- **TASK STATEMENT**
Up to and including the line with "MATRIX pin DIN: A1 -> TX", please reproduce the lines below exactly, beginning with the first.
Segment Start: PROVIDED DATA
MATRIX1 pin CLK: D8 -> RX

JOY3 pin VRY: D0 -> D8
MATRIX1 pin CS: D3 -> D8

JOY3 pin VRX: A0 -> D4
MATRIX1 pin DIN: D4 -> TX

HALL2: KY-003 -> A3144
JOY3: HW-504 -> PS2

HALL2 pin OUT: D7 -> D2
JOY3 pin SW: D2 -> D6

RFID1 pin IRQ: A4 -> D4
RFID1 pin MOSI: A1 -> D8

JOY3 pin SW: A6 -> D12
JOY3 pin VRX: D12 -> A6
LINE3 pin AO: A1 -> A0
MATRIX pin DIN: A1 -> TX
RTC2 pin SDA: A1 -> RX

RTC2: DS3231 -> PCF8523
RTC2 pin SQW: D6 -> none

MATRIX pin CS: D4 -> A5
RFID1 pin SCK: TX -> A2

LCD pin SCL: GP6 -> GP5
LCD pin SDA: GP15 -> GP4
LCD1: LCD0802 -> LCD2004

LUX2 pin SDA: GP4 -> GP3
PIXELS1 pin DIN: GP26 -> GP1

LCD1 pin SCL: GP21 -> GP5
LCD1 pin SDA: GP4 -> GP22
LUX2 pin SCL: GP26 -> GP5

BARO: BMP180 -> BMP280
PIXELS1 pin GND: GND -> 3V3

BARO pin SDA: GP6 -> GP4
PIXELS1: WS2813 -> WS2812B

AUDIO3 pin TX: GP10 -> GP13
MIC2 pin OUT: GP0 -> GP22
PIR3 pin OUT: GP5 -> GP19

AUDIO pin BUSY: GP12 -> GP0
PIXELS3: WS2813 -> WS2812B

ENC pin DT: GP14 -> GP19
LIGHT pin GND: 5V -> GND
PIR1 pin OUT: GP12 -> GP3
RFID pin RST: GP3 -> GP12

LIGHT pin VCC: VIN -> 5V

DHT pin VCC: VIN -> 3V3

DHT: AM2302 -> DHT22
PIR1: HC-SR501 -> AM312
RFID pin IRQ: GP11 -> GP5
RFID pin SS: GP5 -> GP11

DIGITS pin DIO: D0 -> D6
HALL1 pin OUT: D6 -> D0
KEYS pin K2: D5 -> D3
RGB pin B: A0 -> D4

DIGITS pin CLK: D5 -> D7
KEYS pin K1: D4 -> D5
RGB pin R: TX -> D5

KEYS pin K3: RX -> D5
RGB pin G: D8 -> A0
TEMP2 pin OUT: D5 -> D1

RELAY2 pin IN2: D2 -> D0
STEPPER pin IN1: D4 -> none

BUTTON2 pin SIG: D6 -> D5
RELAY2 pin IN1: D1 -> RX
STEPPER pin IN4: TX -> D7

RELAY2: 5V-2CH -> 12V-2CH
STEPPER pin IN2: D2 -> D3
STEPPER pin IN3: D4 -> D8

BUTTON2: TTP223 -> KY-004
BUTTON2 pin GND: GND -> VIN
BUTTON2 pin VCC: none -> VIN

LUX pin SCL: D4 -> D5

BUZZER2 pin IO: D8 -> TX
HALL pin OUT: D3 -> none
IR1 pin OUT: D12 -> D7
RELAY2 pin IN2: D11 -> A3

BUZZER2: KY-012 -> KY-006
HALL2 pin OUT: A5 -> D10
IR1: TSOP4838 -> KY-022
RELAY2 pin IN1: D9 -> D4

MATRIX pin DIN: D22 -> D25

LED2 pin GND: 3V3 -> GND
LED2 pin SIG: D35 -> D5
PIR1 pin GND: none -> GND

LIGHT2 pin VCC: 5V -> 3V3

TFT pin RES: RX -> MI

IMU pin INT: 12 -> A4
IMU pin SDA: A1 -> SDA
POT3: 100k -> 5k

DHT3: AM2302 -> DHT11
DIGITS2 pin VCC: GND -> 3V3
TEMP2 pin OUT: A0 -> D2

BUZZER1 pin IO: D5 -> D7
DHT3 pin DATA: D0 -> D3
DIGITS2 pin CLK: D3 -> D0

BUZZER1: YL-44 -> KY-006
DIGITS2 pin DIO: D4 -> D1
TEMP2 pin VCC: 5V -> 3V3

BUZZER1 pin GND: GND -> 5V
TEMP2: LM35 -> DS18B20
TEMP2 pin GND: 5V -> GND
Segment End: PROVIDED DATA
- **WRITTEN SOLUTION**
MATRIX1 pin CLK: D8 -> RX

JOY3 pin VRY: D0 -> D8
MATRIX1 pin CS: D3 -> D8

JOY3 pin VRX: A0 -> D4
MATRIX1 pin DIN: D4 -> TX

HALL2: KY-003 -> A3144
JOY3: HW-504 -> PS2

HALL2 pin OUT: D7 -> D2
JOY3 pin SW: D2 -> D6

RFID1 pin IRQ: A4 -> D4
RFID1 pin MOSI: A1 -> D8

JOY3 pin SW: A6 -> D12
JOY3 pin VRX: D12 -> A6
LINE3 pin AO: A1 -> A0
MATRIX pin DIN: A1 -> TX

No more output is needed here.